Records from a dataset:
+ + + +

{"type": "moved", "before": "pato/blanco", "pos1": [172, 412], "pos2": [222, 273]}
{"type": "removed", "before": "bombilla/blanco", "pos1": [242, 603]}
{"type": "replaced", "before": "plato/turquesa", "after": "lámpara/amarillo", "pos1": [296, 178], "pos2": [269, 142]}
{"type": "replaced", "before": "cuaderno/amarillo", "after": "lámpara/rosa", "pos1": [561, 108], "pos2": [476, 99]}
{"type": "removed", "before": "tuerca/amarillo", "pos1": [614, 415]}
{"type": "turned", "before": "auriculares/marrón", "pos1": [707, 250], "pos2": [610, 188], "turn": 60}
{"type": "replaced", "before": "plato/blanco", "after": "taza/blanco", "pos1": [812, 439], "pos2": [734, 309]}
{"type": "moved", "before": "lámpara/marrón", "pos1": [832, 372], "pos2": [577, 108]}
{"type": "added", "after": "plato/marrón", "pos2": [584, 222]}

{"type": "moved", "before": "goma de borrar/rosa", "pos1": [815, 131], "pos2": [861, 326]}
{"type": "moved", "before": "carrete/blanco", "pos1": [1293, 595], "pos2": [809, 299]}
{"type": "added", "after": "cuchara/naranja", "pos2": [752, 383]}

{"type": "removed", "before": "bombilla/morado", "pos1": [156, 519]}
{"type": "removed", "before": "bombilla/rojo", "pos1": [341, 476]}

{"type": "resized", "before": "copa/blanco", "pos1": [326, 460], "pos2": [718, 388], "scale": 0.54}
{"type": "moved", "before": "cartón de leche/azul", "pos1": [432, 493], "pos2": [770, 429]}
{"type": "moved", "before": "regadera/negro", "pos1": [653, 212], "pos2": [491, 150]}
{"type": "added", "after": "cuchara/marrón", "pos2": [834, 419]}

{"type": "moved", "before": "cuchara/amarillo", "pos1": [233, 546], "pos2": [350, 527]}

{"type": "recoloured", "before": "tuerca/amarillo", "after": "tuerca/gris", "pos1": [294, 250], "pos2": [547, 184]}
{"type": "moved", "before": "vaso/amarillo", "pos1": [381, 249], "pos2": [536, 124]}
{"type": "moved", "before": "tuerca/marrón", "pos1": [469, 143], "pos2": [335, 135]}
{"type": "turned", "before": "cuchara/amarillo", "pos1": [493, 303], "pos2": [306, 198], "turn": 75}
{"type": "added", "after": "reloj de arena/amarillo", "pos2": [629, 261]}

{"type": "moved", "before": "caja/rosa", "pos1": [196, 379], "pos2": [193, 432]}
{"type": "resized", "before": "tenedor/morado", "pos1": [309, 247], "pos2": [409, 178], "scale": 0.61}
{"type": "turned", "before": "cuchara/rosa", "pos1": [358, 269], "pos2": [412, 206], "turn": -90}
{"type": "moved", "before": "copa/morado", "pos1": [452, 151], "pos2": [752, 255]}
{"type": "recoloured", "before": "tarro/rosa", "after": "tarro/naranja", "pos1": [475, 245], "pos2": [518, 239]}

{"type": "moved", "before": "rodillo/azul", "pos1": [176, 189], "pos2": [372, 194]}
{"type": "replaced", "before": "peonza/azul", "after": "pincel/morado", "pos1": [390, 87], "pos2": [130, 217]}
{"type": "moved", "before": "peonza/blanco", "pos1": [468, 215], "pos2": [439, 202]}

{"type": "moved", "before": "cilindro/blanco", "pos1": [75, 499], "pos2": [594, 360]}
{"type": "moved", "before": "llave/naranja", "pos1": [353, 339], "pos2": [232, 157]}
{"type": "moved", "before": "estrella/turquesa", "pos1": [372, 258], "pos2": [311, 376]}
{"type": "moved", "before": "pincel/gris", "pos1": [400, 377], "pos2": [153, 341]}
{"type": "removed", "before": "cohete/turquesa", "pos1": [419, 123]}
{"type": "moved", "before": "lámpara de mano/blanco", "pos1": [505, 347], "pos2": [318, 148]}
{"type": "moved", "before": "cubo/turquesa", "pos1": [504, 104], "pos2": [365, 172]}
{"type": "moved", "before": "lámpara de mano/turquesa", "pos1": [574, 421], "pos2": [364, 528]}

+ + + +

WHAT NEEDS TO BE DONE: Would you set the entries down again, exactly as they were written?

RESPONSE TO THE TASK:
{"type": "moved", "before": "pato/blanco", "pos1": [172, 412], "pos2": [222, 273]}
{"type": "removed", "before": "bombilla/blanco", "pos1": [242, 603]}
{"type": "replaced", "before": "plato/turquesa", "after": "lámpara/amarillo", "pos1": [296, 178], "pos2": [269, 142]}
{"type": "replaced", "before": "cuaderno/amarillo", "after": "lámpara/rosa", "pos1": [561, 108], "pos2": [476, 99]}
{"type": "removed", "before": "tuerca/amarillo", "pos1": [614, 415]}
{"type": "turned", "before": "auriculares/marrón", "pos1": [707, 250], "pos2": [610, 188], "turn": 60}
{"type": "replaced", "before": "plato/blanco", "after": "taza/blanco", "pos1": [812, 439], "pos2": [734, 309]}
{"type": "moved", "before": "lámpara/marrón", "pos1": [832, 372], "pos2": [577, 108]}
{"type": "added", "after": "plato/marrón", "pos2": [584, 222]}

{"type": "moved", "before": "goma de borrar/rosa", "pos1": [815, 131], "pos2": [861, 326]}
{"type": "moved", "before": "carrete/blanco", "pos1": [1293, 595], "pos2": [809, 299]}
{"type": "added", "after": "cuchara/naranja", "pos2": [752, 383]}

{"type": "removed", "before": "bombilla/morado", "pos1": [156, 519]}
{"type": "removed", "before": "bombilla/rojo", "pos1": [341, 476]}

{"type": "resized", "before": "copa/blanco", "pos1": [326, 460], "pos2": [718, 388], "scale": 0.54}
{"type": "moved", "before": "cartón de leche/azul", "pos1": [432, 493], "pos2": [770, 429]}
{"type": "moved", "before": "regadera/negro", "pos1": [653, 212], "pos2": [491, 150]}
{"type": "added", "after": "cuchara/marrón", "pos2": [834, 419]}

{"type": "moved", "before": "cuchara/amarillo", "pos1": [233, 546], "pos2": [350, 527]}

{"type": "recoloured", "before": "tuerca/amarillo", "after": "tuerca/gris", "pos1": [294, 250], "pos2": [547, 184]}
{"type": "moved", "before": "vaso/amarillo", "pos1": [381, 249], "pos2": [536, 124]}
{"type": "moved", "before": "tuerca/marrón", "pos1": [469, 143], "pos2": [335, 135]}
{"type": "turned", "before": "cuchara/amarillo", "pos1": [493, 303], "pos2": [306, 198], "turn": 75}
{"type": "added", "after": "reloj de arena/amarillo", "pos2": [629, 261]}

{"type": "moved", "before": "caja/rosa", "pos1": [196, 379], "pos2": [193, 432]}
{"type": "resized", "before": "tenedor/morado", "pos1": [309, 247], "pos2": [409, 178], "scale": 0.61}
{"type": "turned", "before": "cuchara/rosa", "pos1": [358, 269], "pos2": [412, 206], "turn": -90}
{"type": "moved", "before": "copa/morado", "pos1": [452, 151], "pos2": [752, 255]}
{"type": "recoloured", "before": "tarro/rosa", "after": "tarro/naranja", "pos1": [475, 245], "pos2": [518, 239]}

{"type": "moved", "before": "rodillo/azul", "pos1": [176, 189], "pos2": [372, 194]}
{"type": "replaced", "before": "peonza/azul", "after": "pincel/morado", "pos1": [390, 87], "pos2": [130, 217]}
{"type": "moved", "before": "peonza/blanco", "pos1": [468, 215], "pos2": [439, 202]}

{"type": "moved", "before": "cilindro/blanco", "pos1": [75, 499], "pos2": [594, 360]}
{"type": "moved", "before": "llave/naranja", "pos1": [353, 339], "pos2": [232, 157]}
{"type": "moved", "before": "estrella/turquesa", "pos1": [372, 258], "pos2": [311, 376]}
{"type": "moved", "before": "pincel/gris", "pos1": [400, 377], "pos2": [153, 341]}
{"type": "removed", "before": "cohete/turquesa", "pos1": [419, 123]}
{"type": "moved", "before": "lámpara de mano/blanco", "pos1": [505, 347], "pos2": [318, 148]}
{"type": "moved", "before": "cubo/turquesa", "pos1": [504, 104], "pos2": [365, 172]}
{"type": "moved", "before": "lámpara de mano/turquesa", "pos1": [574, 421], "pos2": [364, 528]}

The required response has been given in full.